■ EXERCISE BRIEF ■
Reproduce exactly, leaving out pictures, each line from the one holding "cyan brick C7:D7" through the final line of the listing, and add nothing.
'''
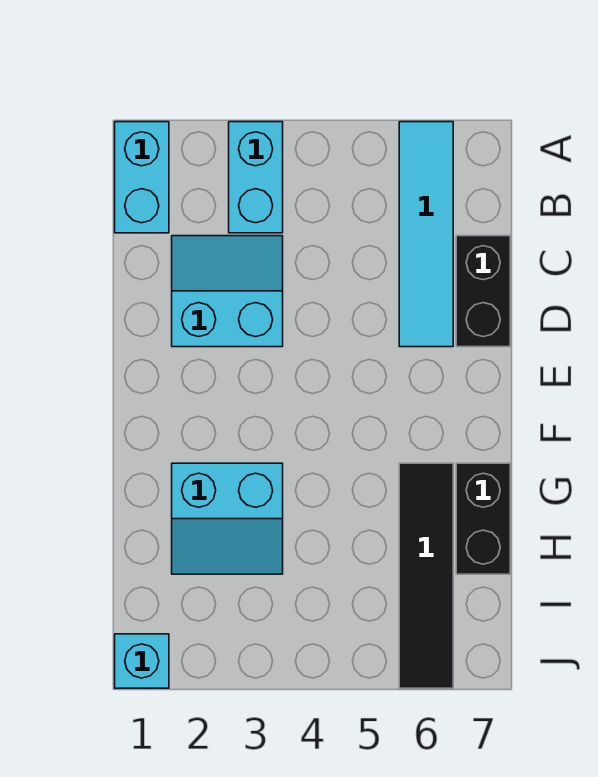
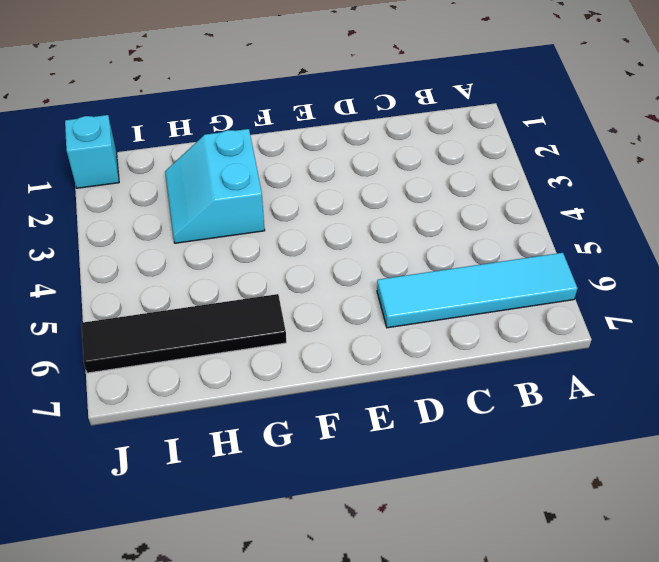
none -> cyan brick A1:B1 level 1
none -> cyan brick A3:B3 level 1

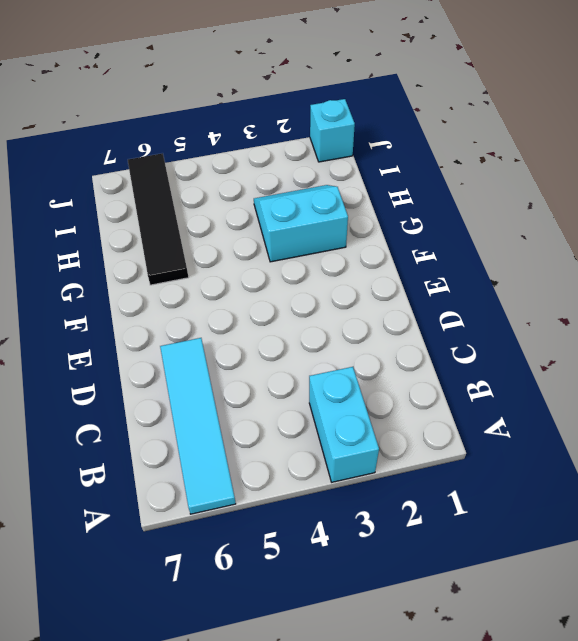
none -> cyan brick A1:B1 level 1
none -> cyan slope C2:D3 level 1 top D

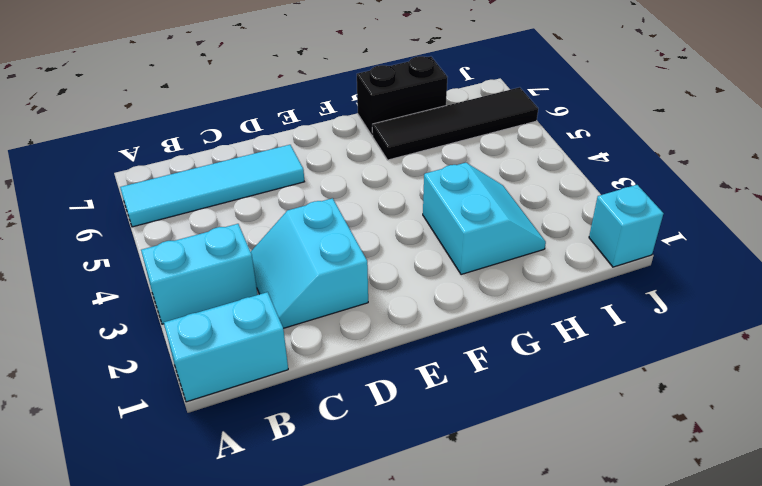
none -> black brick C7:D7 level 1

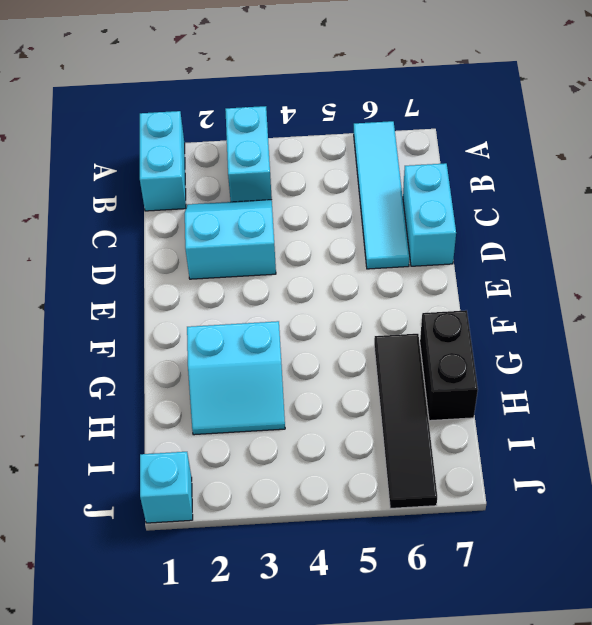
cyan brick C7:D7 level 1 -> black brick C7:D7 level 1

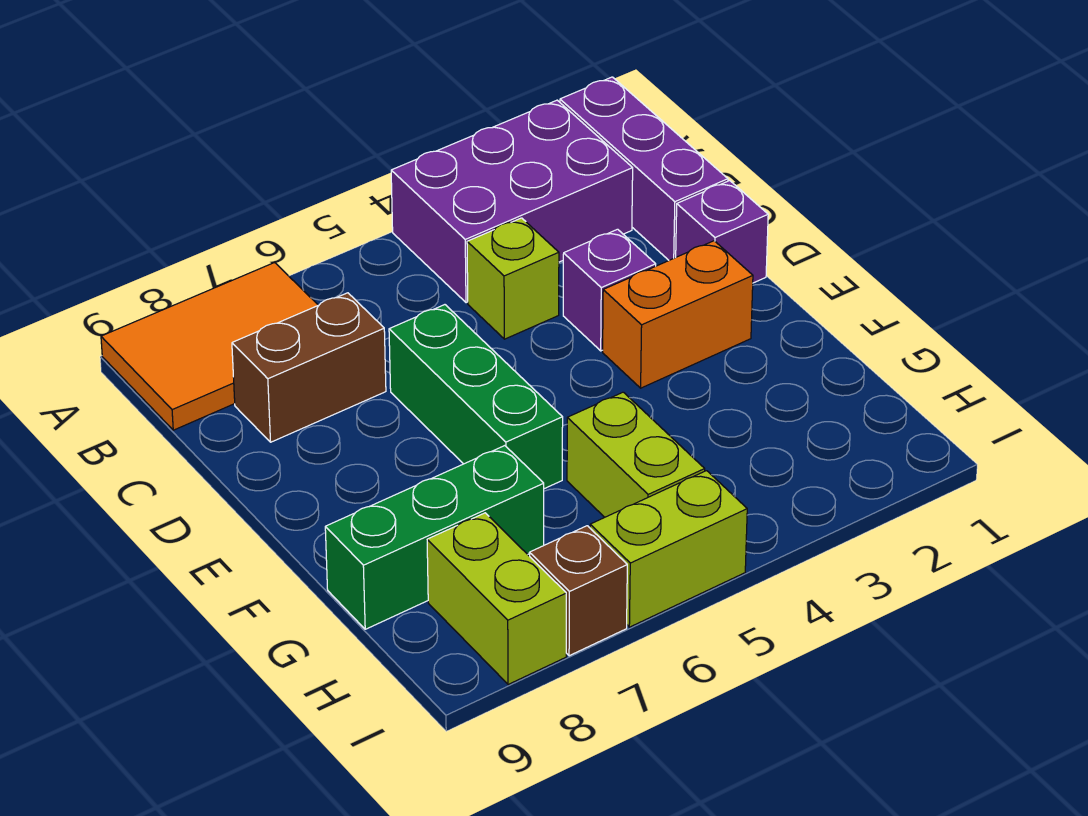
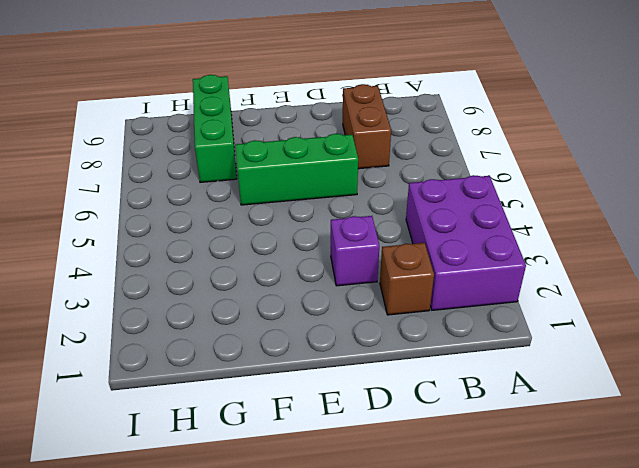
brown brick C2 level 1 -> brown brick I7 level 1
none -> purple brick A1:C1 level 1
none -> orange tile A7:B9 level 1
none -> lime brick C4 level 1

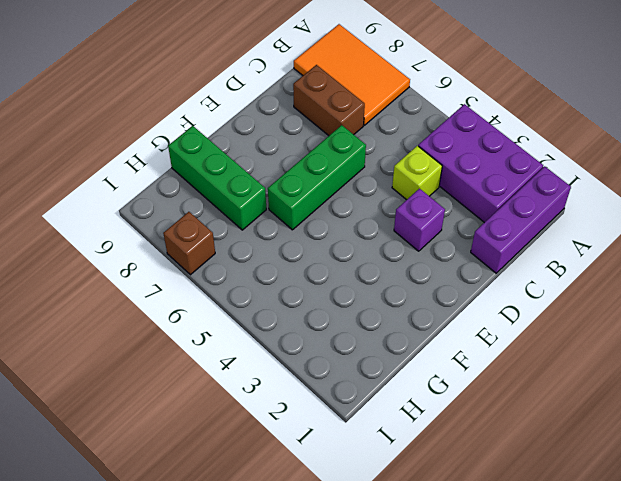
none -> purple brick D1 level 1
none -> orange brick E2:E3 level 1
none -> lime brick G5:H5 level 1

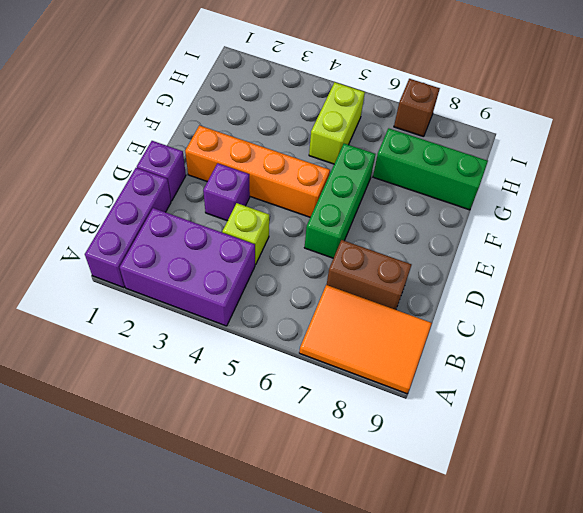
orange brick E2:E5 level 1 -> orange brick E2:E3 level 1
none -> lime brick H8:I8 level 1
none -> lime brick I5:I6 level 1

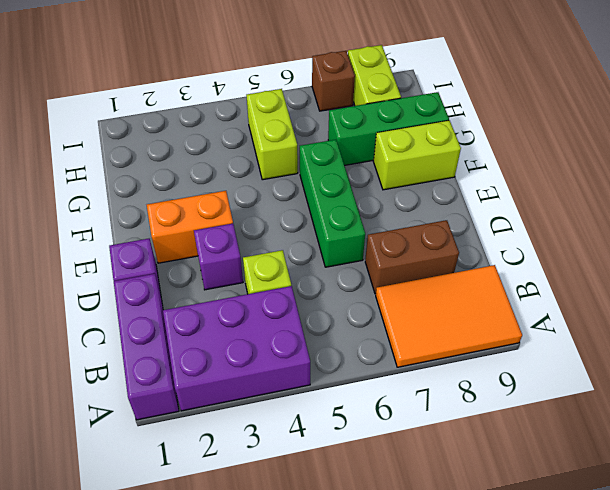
lime brick F8:F9 level 1 -> lime brick I5:I6 level 1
'''
■ SOLUTION TO THIS PROBLEM ■
cyan brick C7:D7 level 1 -> black brick C7:D7 level 1

brown brick C2 level 1 -> brown brick I7 level 1
none -> purple brick A1:C1 level 1
none -> orange tile A7:B9 level 1
none -> lime brick C4 level 1

none -> purple brick D1 level 1
none -> orange brick E2:E3 level 1
none -> lime brick G5:H5 level 1

orange brick E2:E5 level 1 -> orange brick E2:E3 level 1
none -> lime brick H8:I8 level 1
none -> lime brick I5:I6 level 1

lime brick F8:F9 level 1 -> lime brick I5:I6 level 1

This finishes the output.